### PROBLEM DETAILS
Using the records below, write out again exactly the lines that begin at the line containing "yellow 1x1 plate [754,342,847,417]" and end at the line containing "blue 1x2 plate [371,62,422,114]", and no other lines.

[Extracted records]
=======
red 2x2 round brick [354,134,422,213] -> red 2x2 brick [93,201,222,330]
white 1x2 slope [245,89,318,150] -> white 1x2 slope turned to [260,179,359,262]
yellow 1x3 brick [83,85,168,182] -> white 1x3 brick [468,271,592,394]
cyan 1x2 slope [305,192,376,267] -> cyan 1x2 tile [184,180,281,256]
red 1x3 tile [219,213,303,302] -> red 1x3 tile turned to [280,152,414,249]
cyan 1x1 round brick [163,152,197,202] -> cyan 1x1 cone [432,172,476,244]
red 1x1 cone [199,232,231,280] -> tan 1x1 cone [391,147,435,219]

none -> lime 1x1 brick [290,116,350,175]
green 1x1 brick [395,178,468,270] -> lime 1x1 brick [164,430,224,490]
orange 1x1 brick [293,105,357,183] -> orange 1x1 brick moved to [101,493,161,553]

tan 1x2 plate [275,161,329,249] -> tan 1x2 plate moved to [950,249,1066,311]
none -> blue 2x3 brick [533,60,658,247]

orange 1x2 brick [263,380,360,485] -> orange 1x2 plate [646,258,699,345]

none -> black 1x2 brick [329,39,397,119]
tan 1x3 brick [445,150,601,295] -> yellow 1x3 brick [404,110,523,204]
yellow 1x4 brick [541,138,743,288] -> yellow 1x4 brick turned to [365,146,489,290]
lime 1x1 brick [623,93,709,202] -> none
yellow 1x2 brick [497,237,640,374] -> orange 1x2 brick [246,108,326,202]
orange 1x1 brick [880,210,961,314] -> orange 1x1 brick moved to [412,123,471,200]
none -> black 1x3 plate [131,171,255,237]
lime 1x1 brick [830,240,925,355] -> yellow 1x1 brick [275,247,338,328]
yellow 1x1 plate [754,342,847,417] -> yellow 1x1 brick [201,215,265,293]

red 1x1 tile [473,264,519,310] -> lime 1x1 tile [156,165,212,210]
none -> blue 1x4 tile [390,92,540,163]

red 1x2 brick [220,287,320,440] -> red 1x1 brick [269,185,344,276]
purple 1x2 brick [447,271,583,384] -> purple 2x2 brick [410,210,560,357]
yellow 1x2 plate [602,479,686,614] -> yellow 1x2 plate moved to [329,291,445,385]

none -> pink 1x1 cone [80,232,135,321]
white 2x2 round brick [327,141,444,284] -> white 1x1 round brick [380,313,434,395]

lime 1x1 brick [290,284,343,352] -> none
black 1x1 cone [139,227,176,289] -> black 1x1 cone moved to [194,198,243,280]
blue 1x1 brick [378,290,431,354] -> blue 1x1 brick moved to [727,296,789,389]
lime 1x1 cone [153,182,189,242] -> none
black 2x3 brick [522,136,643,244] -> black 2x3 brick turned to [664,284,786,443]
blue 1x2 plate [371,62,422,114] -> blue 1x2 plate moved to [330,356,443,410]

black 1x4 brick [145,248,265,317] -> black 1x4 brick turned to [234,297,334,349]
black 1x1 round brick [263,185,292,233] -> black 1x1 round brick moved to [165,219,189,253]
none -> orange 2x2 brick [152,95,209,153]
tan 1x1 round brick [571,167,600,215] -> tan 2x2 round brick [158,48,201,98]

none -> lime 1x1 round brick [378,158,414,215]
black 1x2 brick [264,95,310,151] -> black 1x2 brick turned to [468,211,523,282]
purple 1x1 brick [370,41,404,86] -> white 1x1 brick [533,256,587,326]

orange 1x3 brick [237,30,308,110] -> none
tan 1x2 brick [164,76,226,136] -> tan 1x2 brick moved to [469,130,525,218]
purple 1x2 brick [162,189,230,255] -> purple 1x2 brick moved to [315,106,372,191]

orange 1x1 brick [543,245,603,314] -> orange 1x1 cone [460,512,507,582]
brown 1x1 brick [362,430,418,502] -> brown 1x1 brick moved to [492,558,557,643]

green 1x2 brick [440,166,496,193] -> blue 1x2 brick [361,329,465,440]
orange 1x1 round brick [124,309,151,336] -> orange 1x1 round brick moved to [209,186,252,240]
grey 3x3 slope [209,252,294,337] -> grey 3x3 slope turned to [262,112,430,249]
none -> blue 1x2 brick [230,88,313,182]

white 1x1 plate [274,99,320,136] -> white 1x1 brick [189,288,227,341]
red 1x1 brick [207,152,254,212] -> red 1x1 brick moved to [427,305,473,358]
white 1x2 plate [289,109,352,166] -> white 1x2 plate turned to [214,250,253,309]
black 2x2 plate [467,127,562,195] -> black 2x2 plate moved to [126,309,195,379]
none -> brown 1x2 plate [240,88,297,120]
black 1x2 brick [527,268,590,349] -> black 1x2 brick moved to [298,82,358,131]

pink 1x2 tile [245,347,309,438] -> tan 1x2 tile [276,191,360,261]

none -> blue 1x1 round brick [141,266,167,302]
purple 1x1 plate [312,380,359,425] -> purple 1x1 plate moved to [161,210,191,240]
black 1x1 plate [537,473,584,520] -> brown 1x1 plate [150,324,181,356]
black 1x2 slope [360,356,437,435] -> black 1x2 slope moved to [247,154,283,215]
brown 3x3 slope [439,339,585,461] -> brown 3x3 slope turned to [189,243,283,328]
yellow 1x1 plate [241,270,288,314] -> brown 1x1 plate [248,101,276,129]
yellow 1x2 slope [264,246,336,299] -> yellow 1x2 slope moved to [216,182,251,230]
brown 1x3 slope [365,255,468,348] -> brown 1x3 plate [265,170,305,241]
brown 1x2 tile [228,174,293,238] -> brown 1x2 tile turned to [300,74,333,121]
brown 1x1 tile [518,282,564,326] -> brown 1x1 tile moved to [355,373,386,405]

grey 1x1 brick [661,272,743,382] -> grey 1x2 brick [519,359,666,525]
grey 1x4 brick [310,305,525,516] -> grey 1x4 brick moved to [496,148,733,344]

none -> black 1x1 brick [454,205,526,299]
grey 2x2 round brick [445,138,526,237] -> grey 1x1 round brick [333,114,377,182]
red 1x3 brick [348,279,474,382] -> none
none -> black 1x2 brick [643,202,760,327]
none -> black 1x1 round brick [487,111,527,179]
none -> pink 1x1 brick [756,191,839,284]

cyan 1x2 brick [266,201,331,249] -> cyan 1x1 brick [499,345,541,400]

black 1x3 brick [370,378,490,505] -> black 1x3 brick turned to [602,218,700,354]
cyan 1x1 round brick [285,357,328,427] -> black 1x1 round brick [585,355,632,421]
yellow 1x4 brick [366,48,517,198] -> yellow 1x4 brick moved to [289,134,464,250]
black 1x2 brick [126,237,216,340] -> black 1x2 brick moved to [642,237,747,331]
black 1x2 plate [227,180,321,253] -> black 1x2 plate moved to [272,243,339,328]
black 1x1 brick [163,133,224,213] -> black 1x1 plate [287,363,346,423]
=======
### ANSWER BOX
yellow 1x1 plate [754,342,847,417] -> yellow 1x1 brick [201,215,265,293]

red 1x1 tile [473,264,519,310] -> lime 1x1 tile [156,165,212,210]
none -> blue 1x4 tile [390,92,540,163]

red 1x2 brick [220,287,320,440] -> red 1x1 brick [269,185,344,276]
purple 1x2 brick [447,271,583,384] -> purple 2x2 brick [410,210,560,357]
yellow 1x2 plate [602,479,686,614] -> yellow 1x2 plate moved to [329,291,445,385]

none -> pink 1x1 cone [80,232,135,321]
white 2x2 round brick [327,141,444,284] -> white 1x1 round brick [380,313,434,395]

lime 1x1 brick [290,284,343,352] -> none
black 1x1 cone [139,227,176,289] -> black 1x1 cone moved to [194,198,243,280]
blue 1x1 brick [378,290,431,354] -> blue 1x1 brick moved to [727,296,789,389]
lime 1x1 cone [153,182,189,242] -> none
black 2x3 brick [522,136,643,244] -> black 2x3 brick turned to [664,284,786,443]
blue 1x2 plate [371,62,422,114] -> blue 1x2 plate moved to [330,356,443,410]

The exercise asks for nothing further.